RECORDS SUPPLIED:
+--

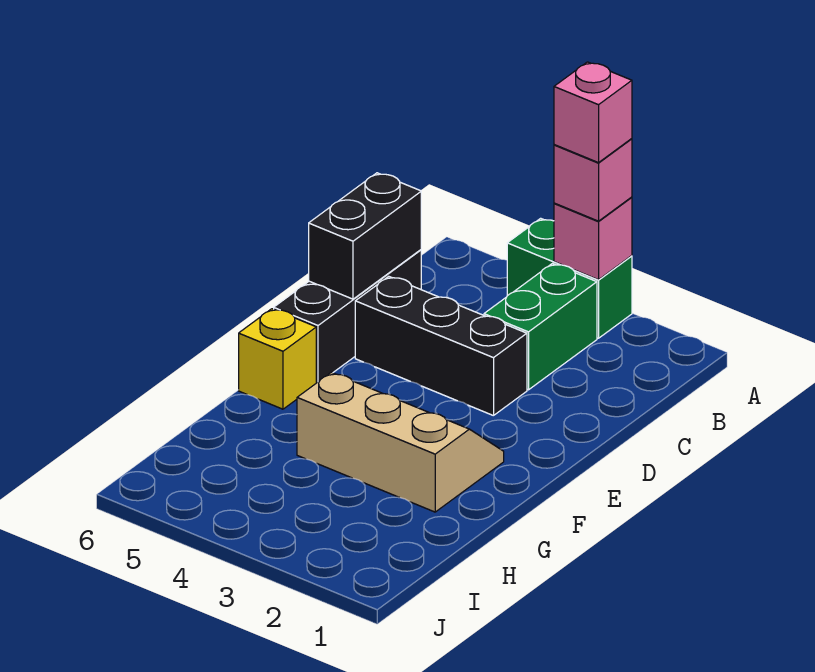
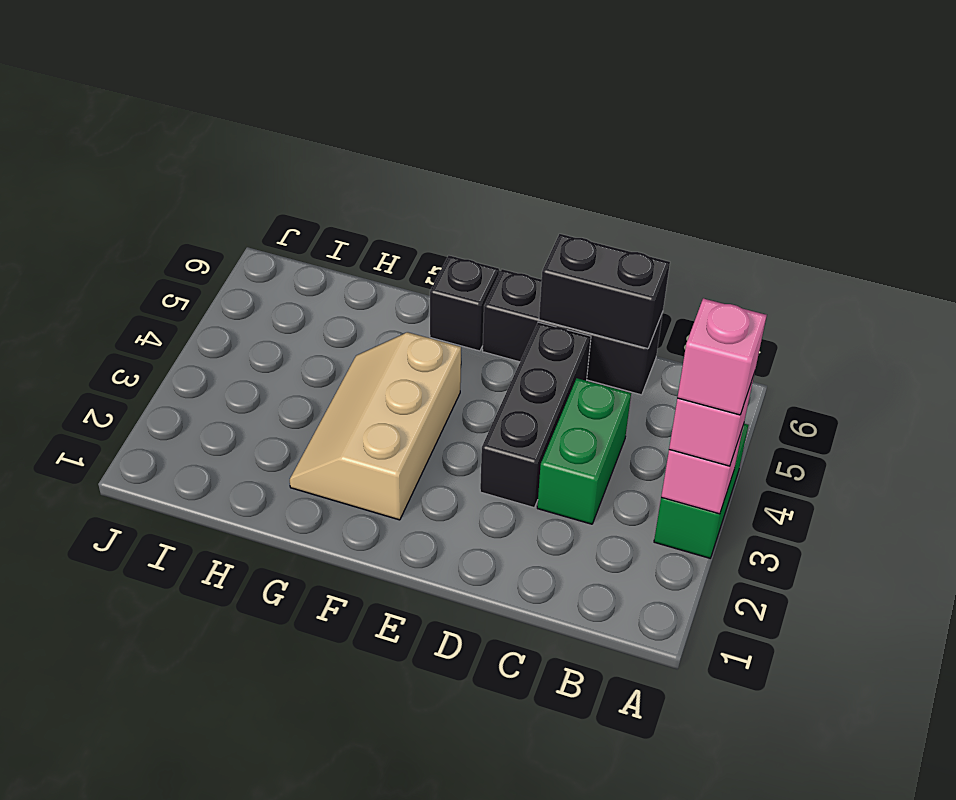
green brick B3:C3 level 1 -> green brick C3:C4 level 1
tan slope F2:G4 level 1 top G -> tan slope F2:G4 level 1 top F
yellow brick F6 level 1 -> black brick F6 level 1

+--

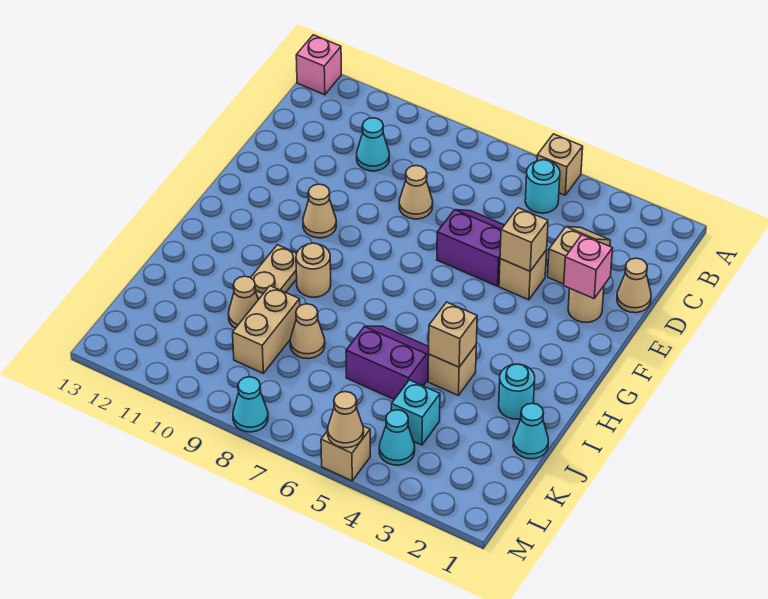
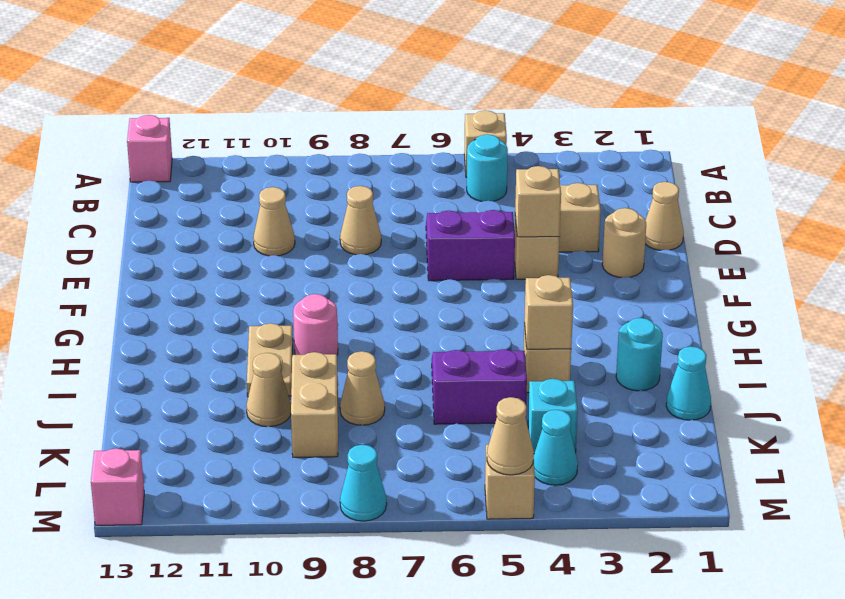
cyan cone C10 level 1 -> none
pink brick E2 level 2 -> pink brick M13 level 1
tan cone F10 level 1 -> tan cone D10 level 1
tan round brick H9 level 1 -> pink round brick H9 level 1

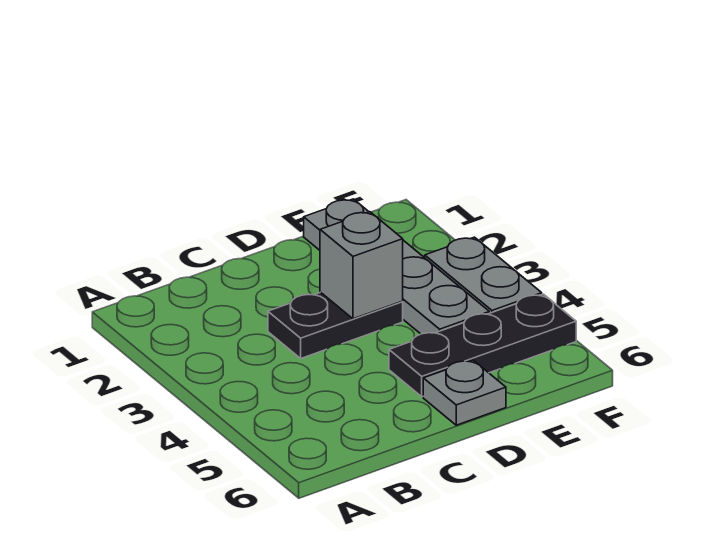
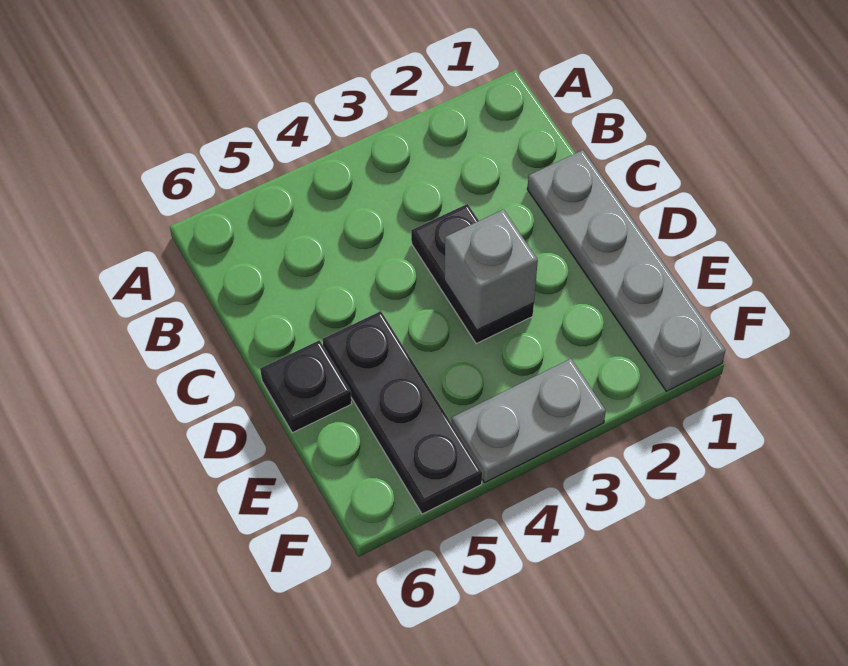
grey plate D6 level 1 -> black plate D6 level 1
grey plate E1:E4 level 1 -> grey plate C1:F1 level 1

+--

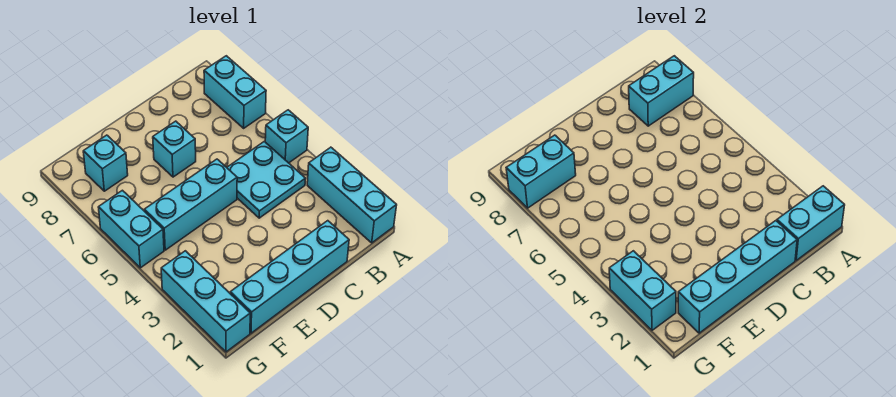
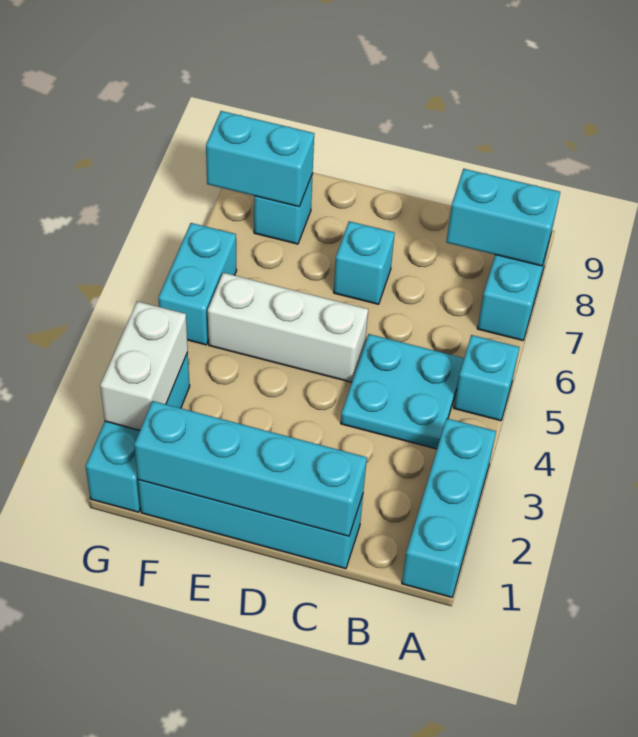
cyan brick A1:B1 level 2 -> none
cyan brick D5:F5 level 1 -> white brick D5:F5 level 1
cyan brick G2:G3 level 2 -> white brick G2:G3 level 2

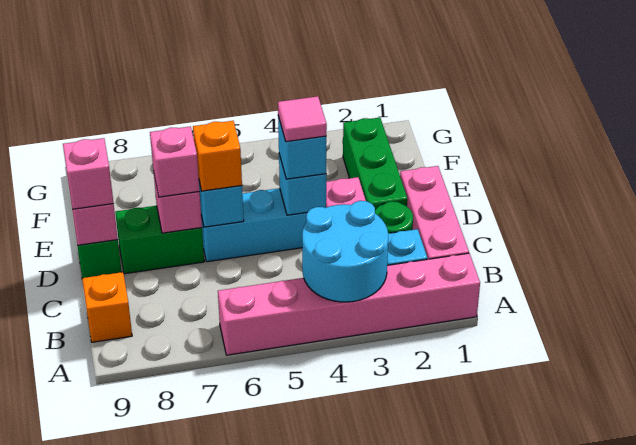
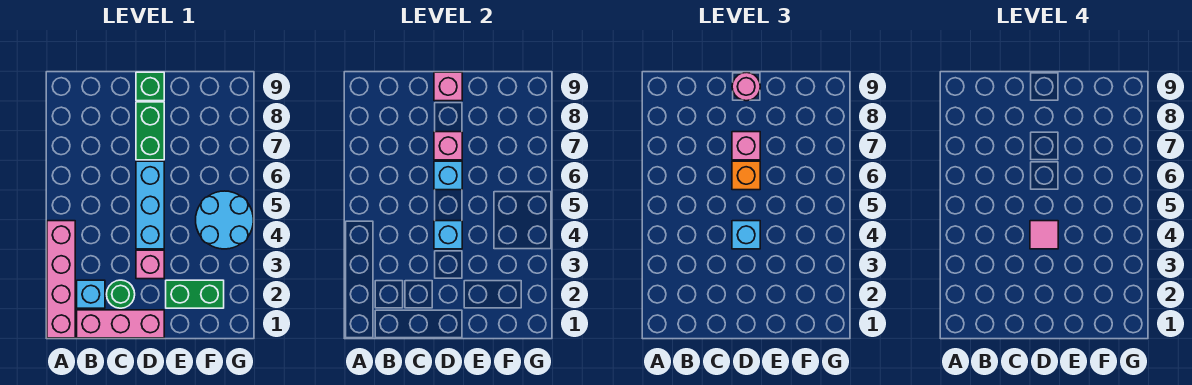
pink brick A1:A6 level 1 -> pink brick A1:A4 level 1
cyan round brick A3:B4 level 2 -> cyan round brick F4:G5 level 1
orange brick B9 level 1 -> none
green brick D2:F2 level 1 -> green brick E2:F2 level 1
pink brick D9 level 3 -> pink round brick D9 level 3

+--

WHAT THE TASK ASKS: Copy the entries above exactly, but only the stretch from the line containing "cyan cone C10 level 1 -> none" through the line containing "grey plate E1:E4". Keep both end lines; drop the pictures.

OUTPUT FOR THIS TASK:
cyan cone C10 level 1 -> none
pink brick E2 level 2 -> pink brick M13 level 1
tan cone F10 level 1 -> tan cone D10 level 1
tan round brick H9 level 1 -> pink round brick H9 level 1

grey plate D6 level 1 -> black plate D6 level 1
grey plate E1:E4 level 1 -> grey plate C1:F1 level 1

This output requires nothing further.